» **WHAT YOU ARE ASKED TO DO**: Please repeat the listing below exactly, but do not include its pictures.

» **DATA**:
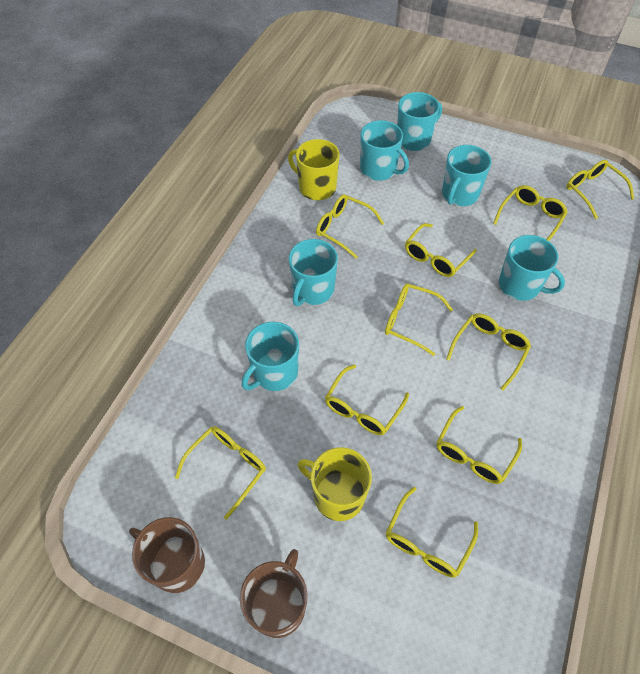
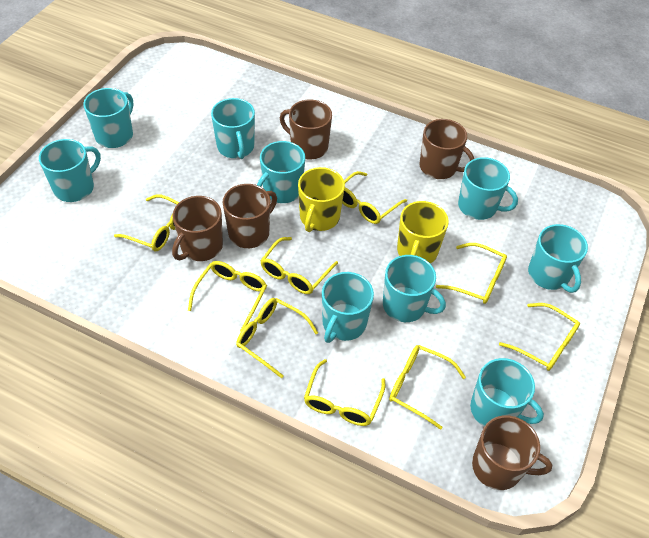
brown mug: 2 -> 5
turquoise mug: 6 -> 9
yellow glasses: 10 -> 9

» **ANSWER BOX**:
brown mug: 2 -> 5
turquoise mug: 6 -> 9
yellow glasses: 10 -> 9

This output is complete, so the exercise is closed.